(RECORDED DATA begins)

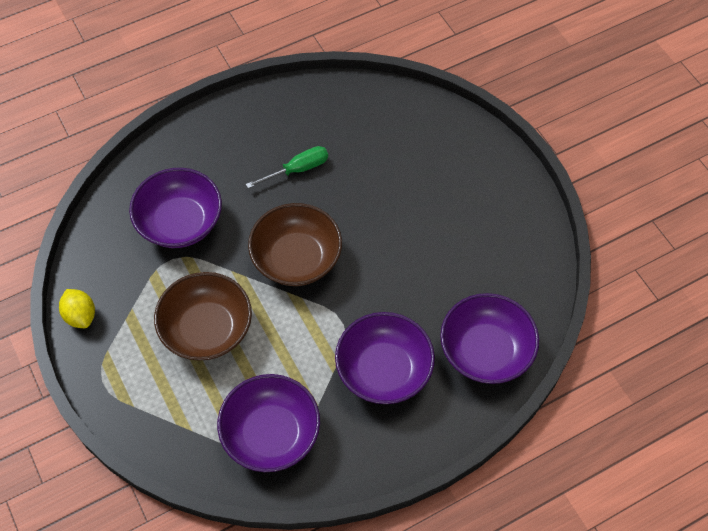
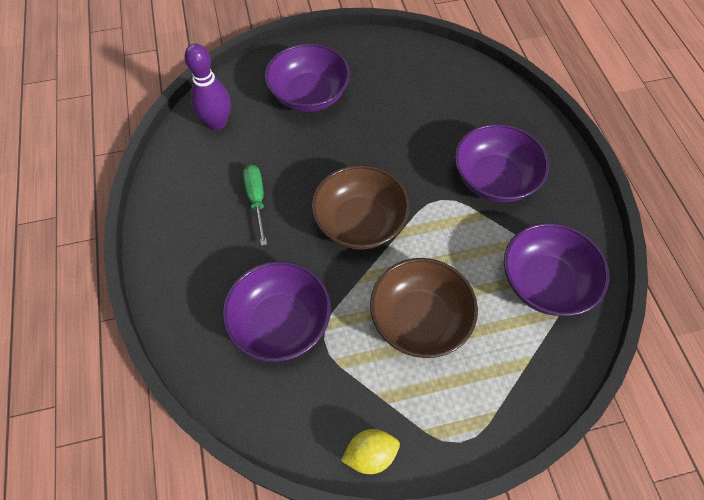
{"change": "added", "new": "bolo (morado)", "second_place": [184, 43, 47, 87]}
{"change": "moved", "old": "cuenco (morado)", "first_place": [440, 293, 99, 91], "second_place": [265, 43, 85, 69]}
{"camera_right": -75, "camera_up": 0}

(RECORDED DATA ends)

REQUIREMENT:
The whole listing, pictures excluded, should be output exactly.

FINISHED EXERCISE:
{"change": "added", "new": "bolo (morado)", "second_place": [184, 43, 47, 87]}
{"change": "moved", "old": "cuenco (morado)", "first_place": [440, 293, 99, 91], "second_place": [265, 43, 85, 69]}
{"camera_right": -75, "camera_up": 0}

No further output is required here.